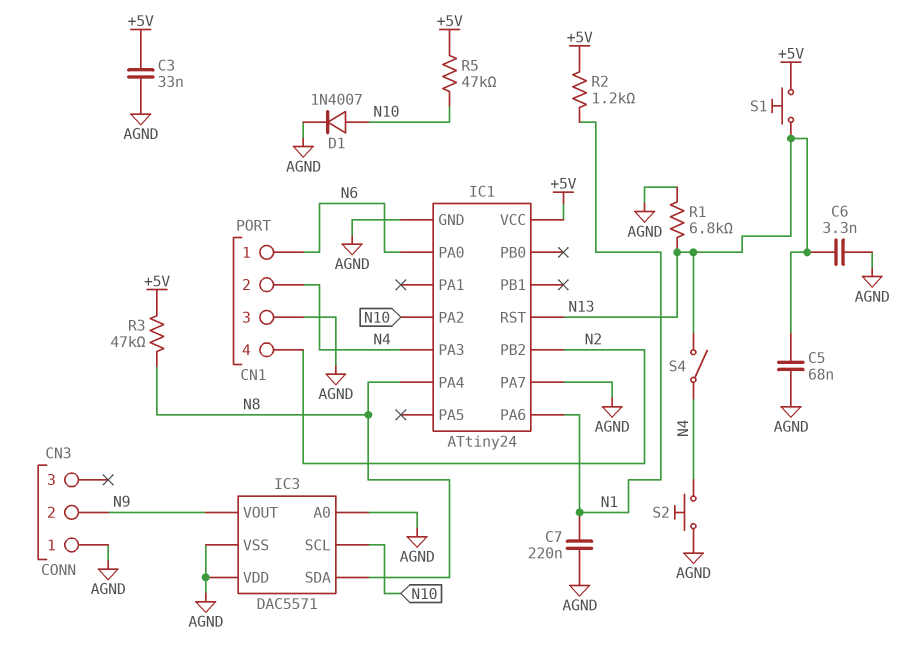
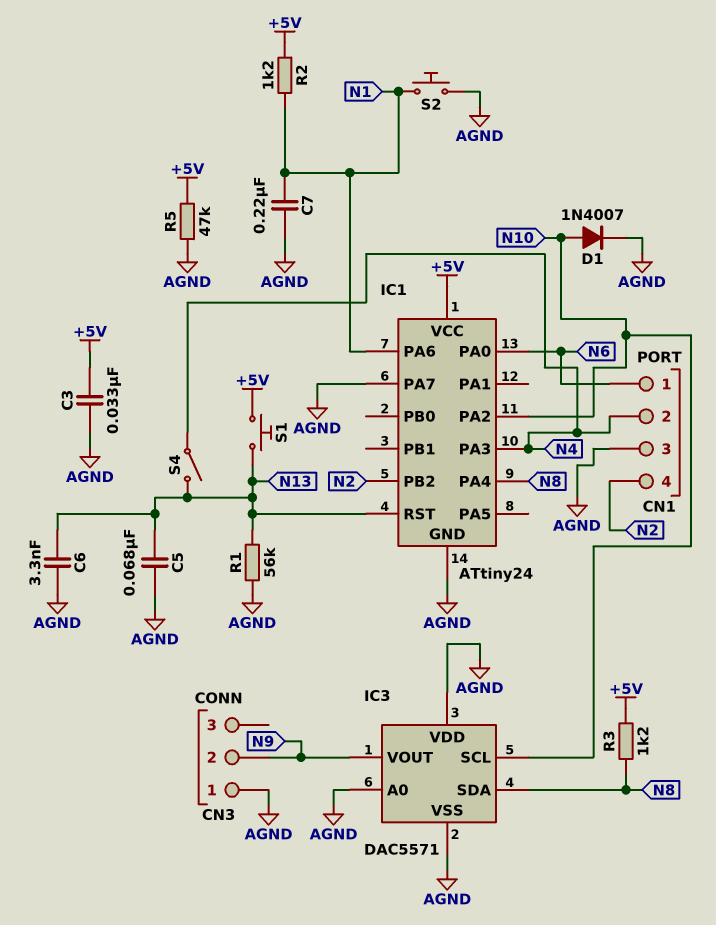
R1: 6.8k (AGND, N13) -> 56k (AGND, N13)
R3: 47k (+5V, N8) -> 1.2k (+5V, N8)
R5: 47k (+5V, N10) -> 47k (+5V, AGND)
S2: button (AGND, N4) -> button (AGND, N1)

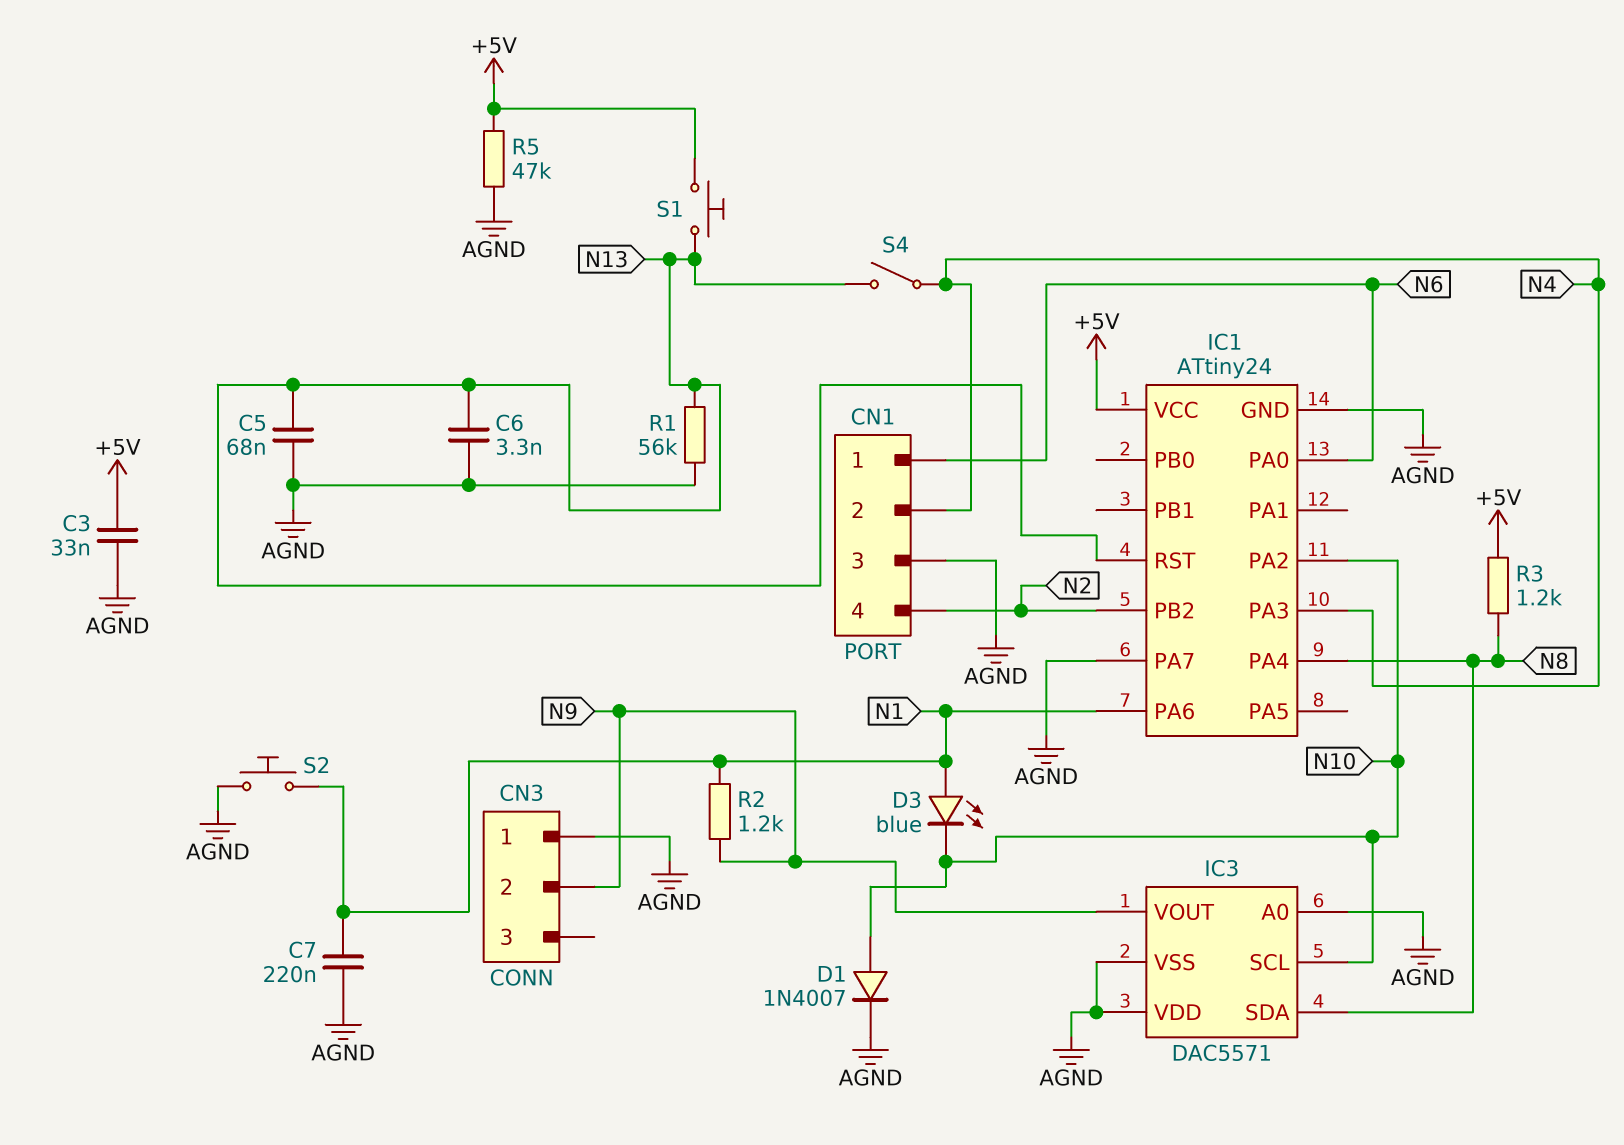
D3: none -> LED blue (A N1, K N10)
R2: 1.2k (+5V, N1) -> 1.2k (N1, N9)

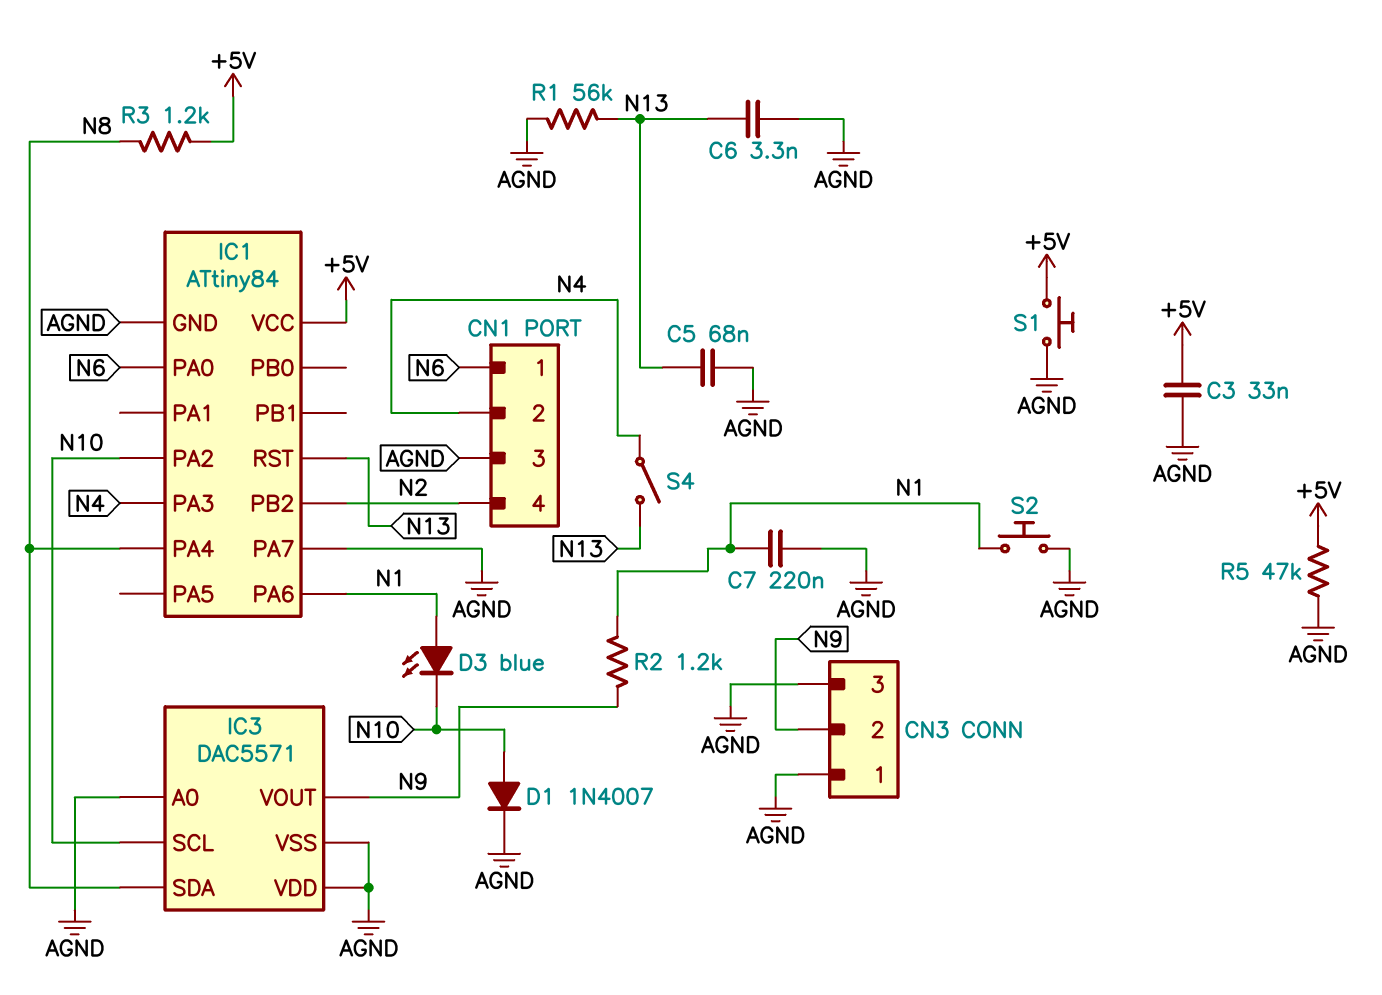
CN3 pin 3: none -> AGND
IC1: ATtiny24 -> ATtiny84
S1: button (+5V, N13) -> button (+5V, AGND)

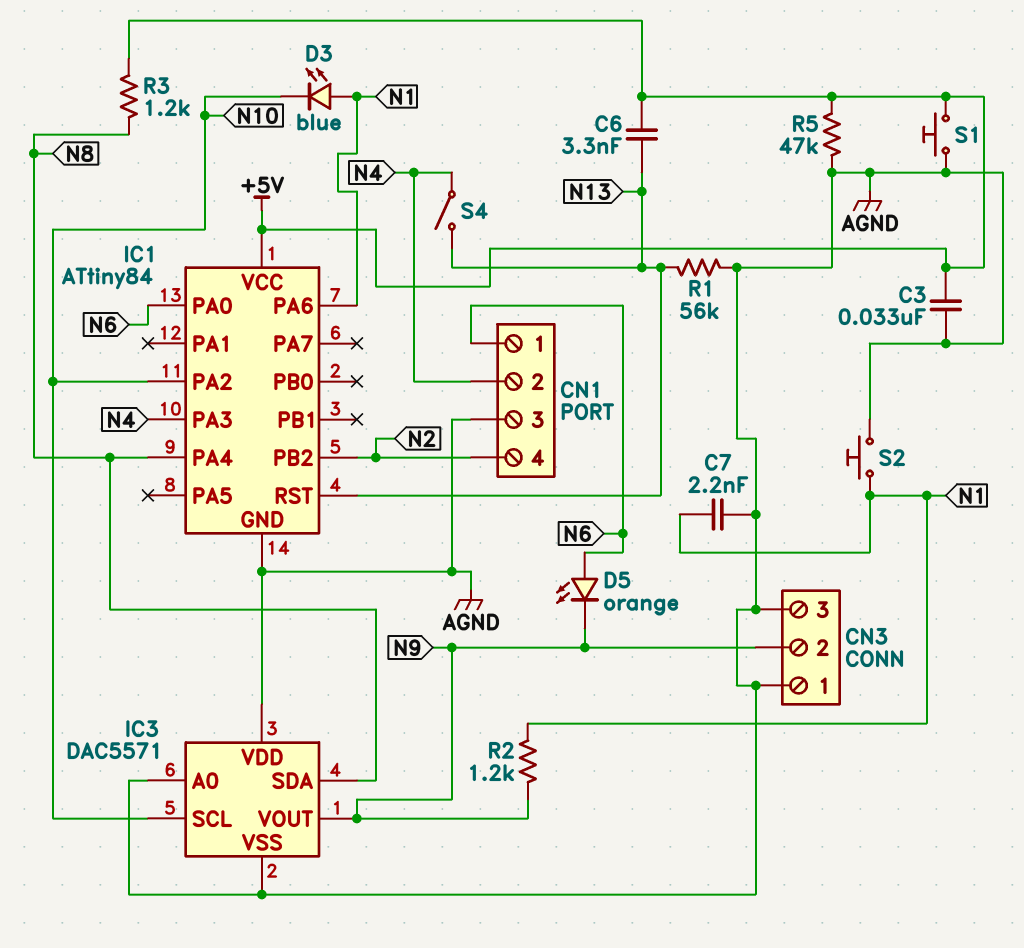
C5: 68nF (AGND, N13) -> none
C6: 3.3nF (AGND, N13) -> 3.3nF (+5V, N13)
C7: 220nF (AGND, N1) -> 2.2nF (AGND, N1)
D1: diode 1N4007 (A N10, K AGND) -> none
D5: none -> LED orange (A N6, K N9)
IC1 pin PA7: AGND -> none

++++++++++++++++++++

**Task goal**
The records above are to be restated exactly, without their pictures.

**Reply to the task**
R1: 6.8k (AGND, N13) -> 56k (AGND, N13)
R3: 47k (+5V, N8) -> 1.2k (+5V, N8)
R5: 47k (+5V, N10) -> 47k (+5V, AGND)
S2: button (AGND, N4) -> button (AGND, N1)

D3: none -> LED blue (A N1, K N10)
R2: 1.2k (+5V, N1) -> 1.2k (N1, N9)

CN3 pin 3: none -> AGND
IC1: ATtiny24 -> ATtiny84
S1: button (+5V, N13) -> button (+5V, AGND)

C5: 68nF (AGND, N13) -> none
C6: 3.3nF (AGND, N13) -> 3.3nF (+5V, N13)
C7: 220nF (AGND, N1) -> 2.2nF (AGND, N1)
D1: diode 1N4007 (A N10, K AGND) -> none
D5: none -> LED orange (A N6, K N9)
IC1 pin PA7: AGND -> none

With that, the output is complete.